▶ Work instructions: Copy all records exactly; omit pictures.

(The data begins)

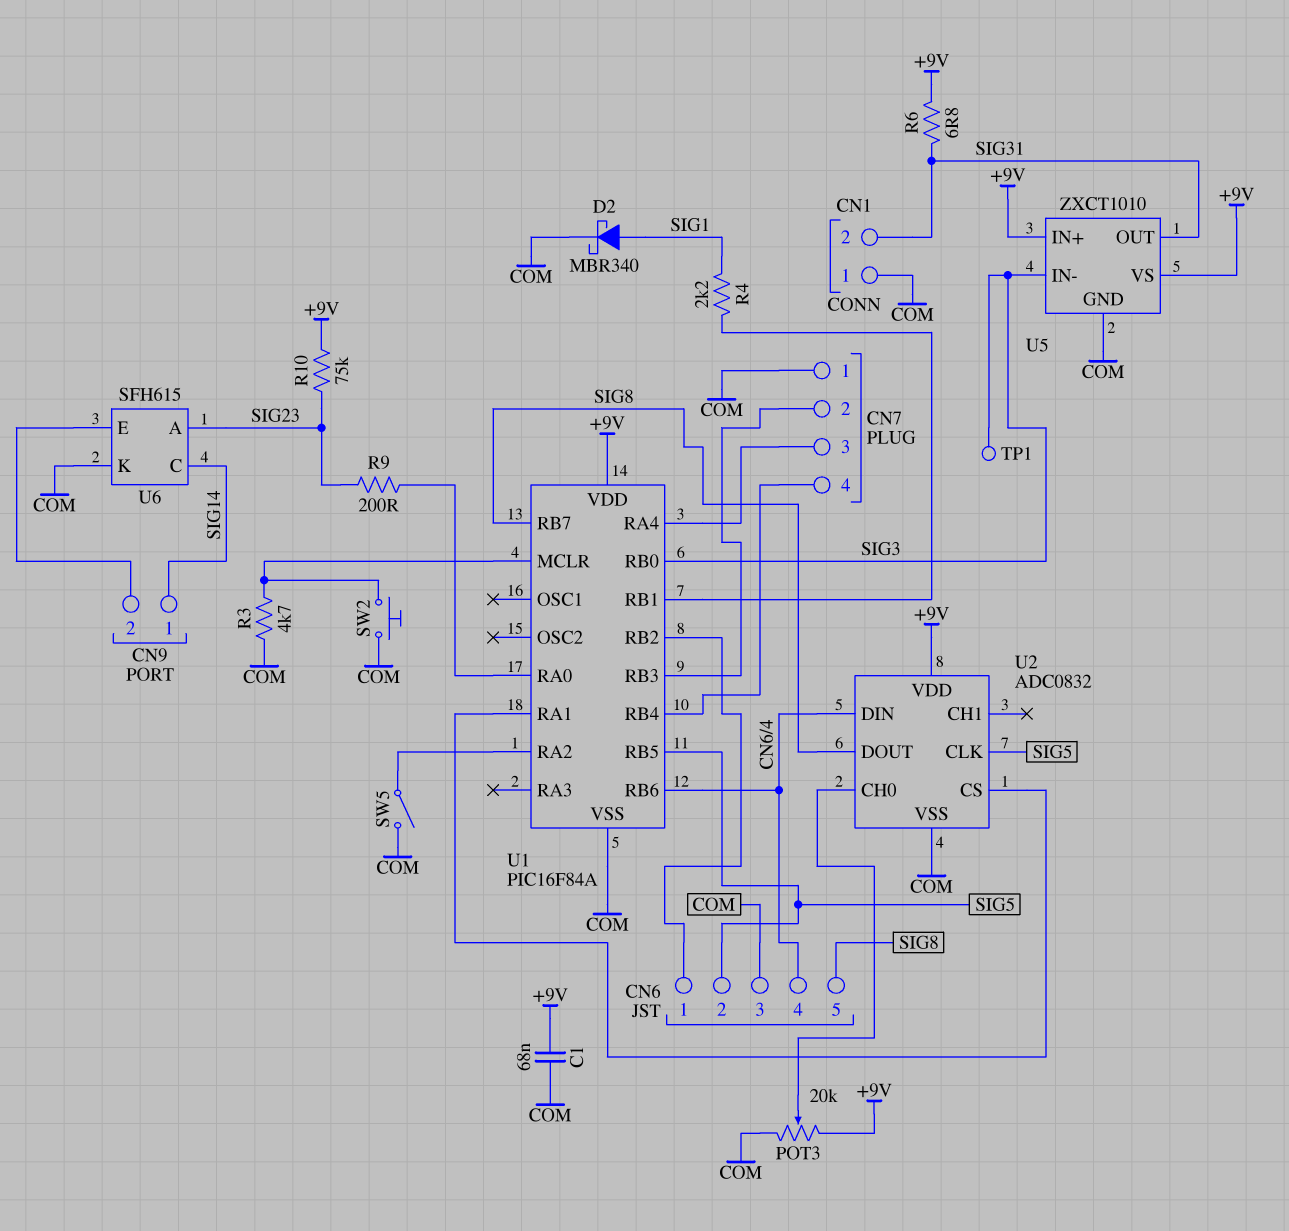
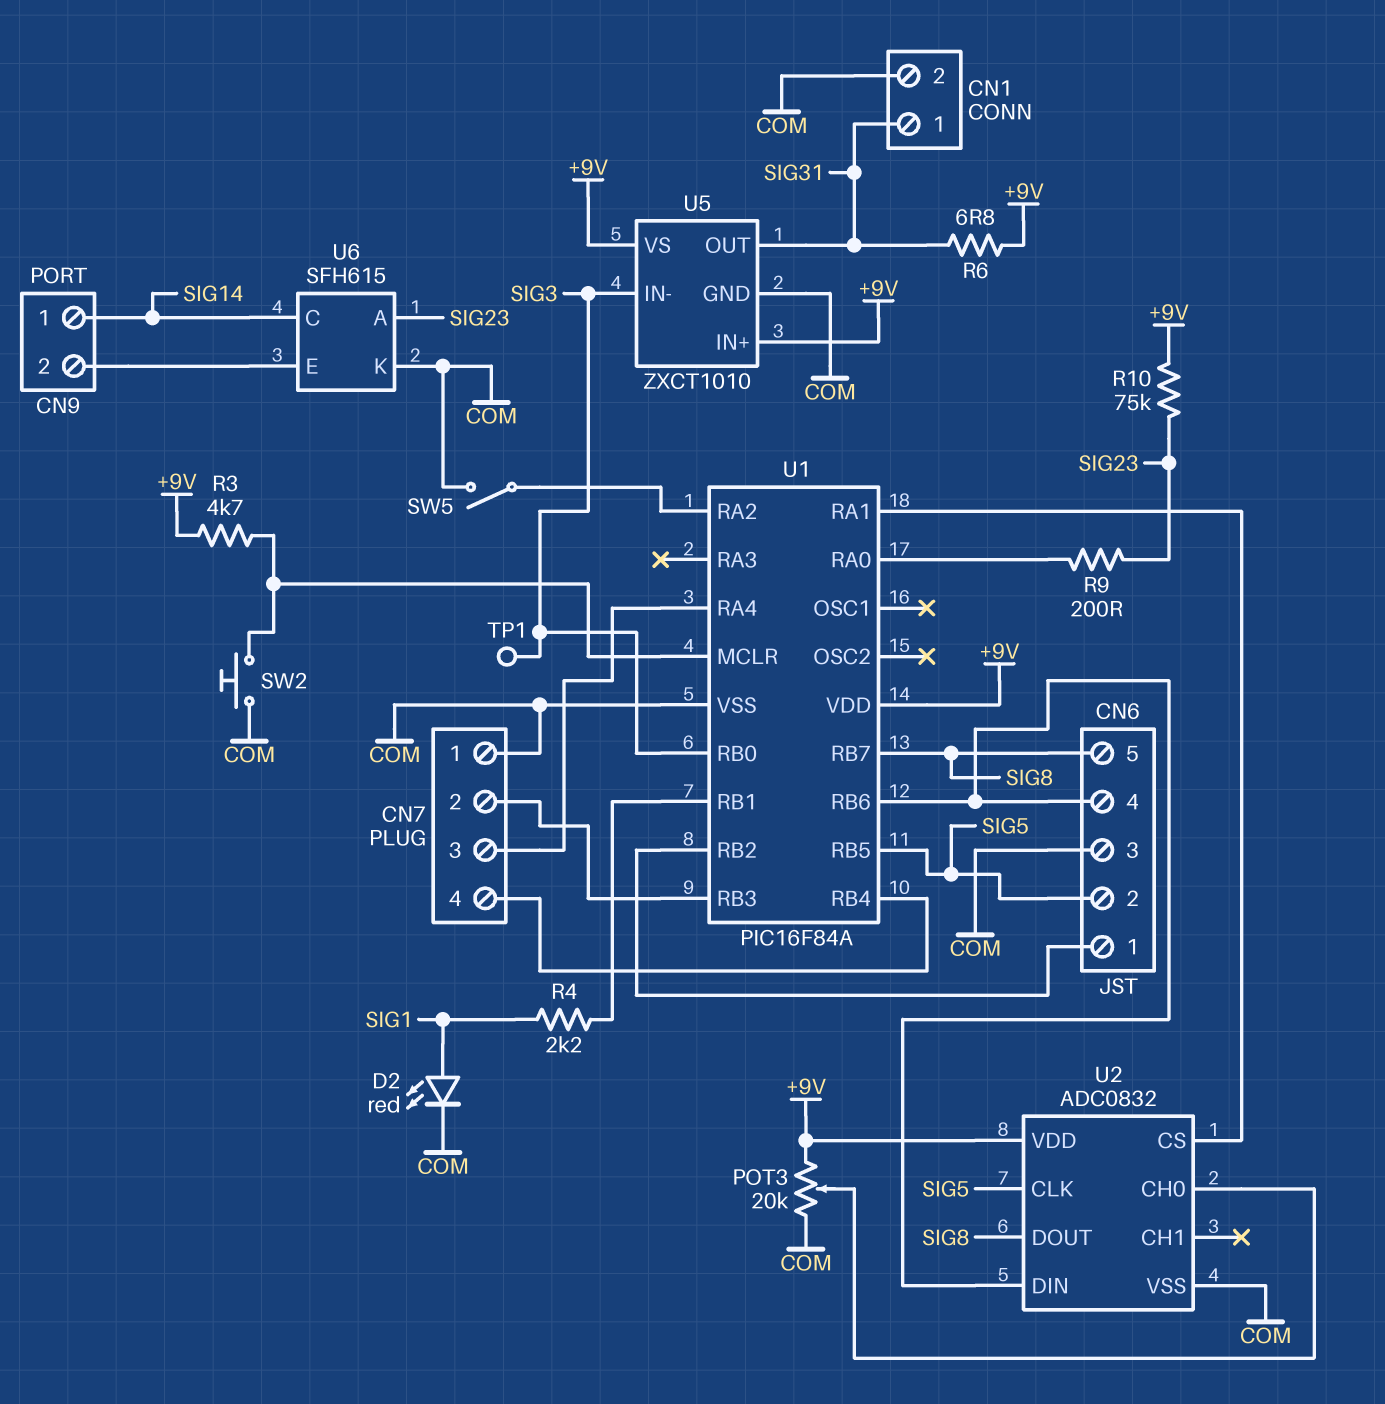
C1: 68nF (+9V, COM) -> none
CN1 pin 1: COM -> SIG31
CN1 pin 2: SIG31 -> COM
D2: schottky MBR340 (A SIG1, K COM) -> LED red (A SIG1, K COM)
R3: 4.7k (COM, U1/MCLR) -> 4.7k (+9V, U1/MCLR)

(The data ends)

▶ Finished task:
C1: 68nF (+9V, COM) -> none
CN1 pin 1: COM -> SIG31
CN1 pin 2: SIG31 -> COM
D2: schottky MBR340 (A SIG1, K COM) -> LED red (A SIG1, K COM)
R3: 4.7k (COM, U1/MCLR) -> 4.7k (+9V, U1/MCLR)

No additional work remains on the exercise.